▶ **Material to process**:
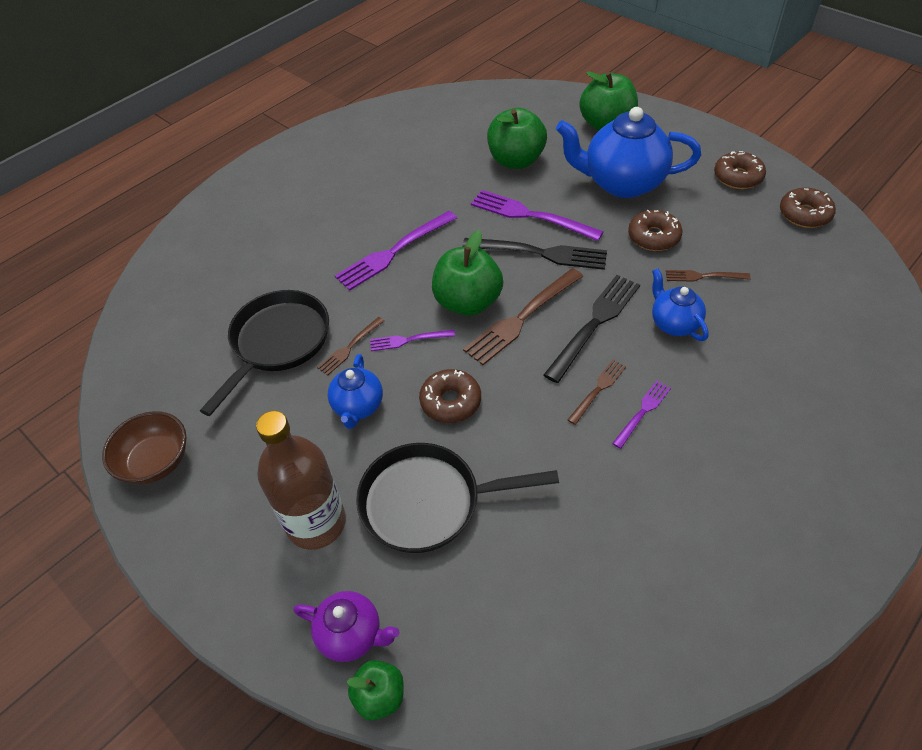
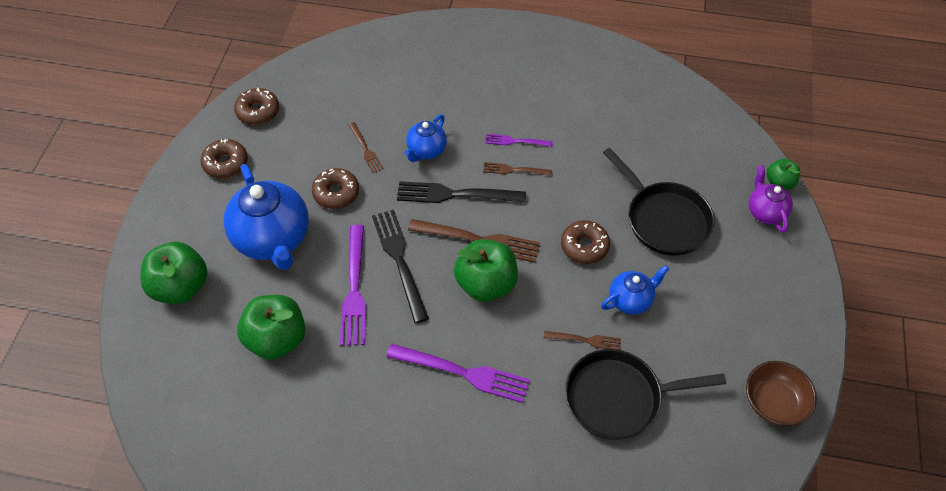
camera: 125 degrees left, 5 degrees up
brown bottle [256,411,346,550] -> none
purple fork [370,330,455,351] -> none

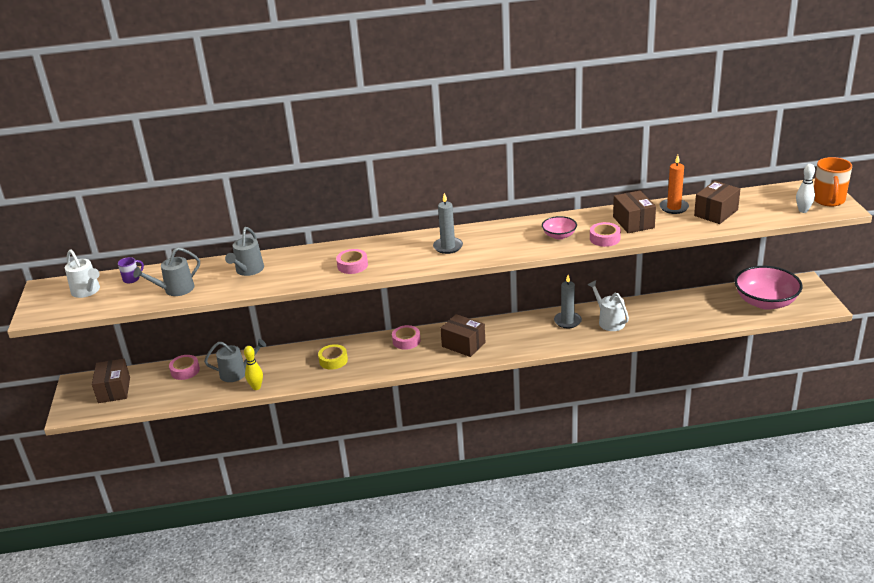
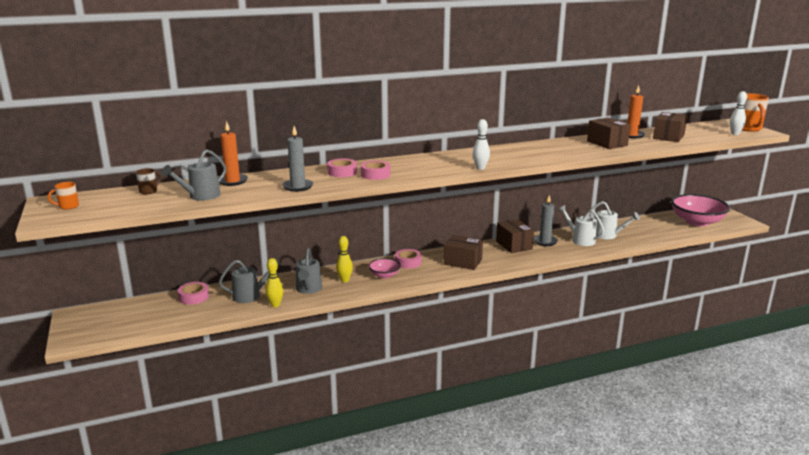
camera: 15 degrees left, 10 degrees down
white watering can [65,249,100,298] -> white watering can moved to [588,201,640,239]
brown box [92,359,130,403] -> brown box moved to [496,219,534,253]
purple mug [118,257,144,283] -> brown mug [136,168,161,194]
grey watering can [225,227,264,276] -> grey watering can moved to [296,248,322,294]
yellow tape [318,344,348,370] -> yellow bowling pin [336,236,353,282]
grey candle [433,193,463,254] -> grey candle moved to [282,126,313,192]
pink bowl [542,216,577,239] -> pink bowl moved to [368,258,401,279]
pink tape [590,222,621,247] -> pink tape moved to [327,159,357,177]
none -> orange mug [48,182,79,210]
none -> orange candle [218,121,248,186]
none -> white bowling pin [473,119,490,170]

▶ **Task**: Every line above should be retyped exactly; the pictures do not belong in the copy.

▶ **Exercise output**:
camera: 125 degrees left, 5 degrees up
brown bottle [256,411,346,550] -> none
purple fork [370,330,455,351] -> none

camera: 15 degrees left, 10 degrees down
white watering can [65,249,100,298] -> white watering can moved to [588,201,640,239]
brown box [92,359,130,403] -> brown box moved to [496,219,534,253]
purple mug [118,257,144,283] -> brown mug [136,168,161,194]
grey watering can [225,227,264,276] -> grey watering can moved to [296,248,322,294]
yellow tape [318,344,348,370] -> yellow bowling pin [336,236,353,282]
grey candle [433,193,463,254] -> grey candle moved to [282,126,313,192]
pink bowl [542,216,577,239] -> pink bowl moved to [368,258,401,279]
pink tape [590,222,621,247] -> pink tape moved to [327,159,357,177]
none -> orange mug [48,182,79,210]
none -> orange candle [218,121,248,186]
none -> white bowling pin [473,119,490,170]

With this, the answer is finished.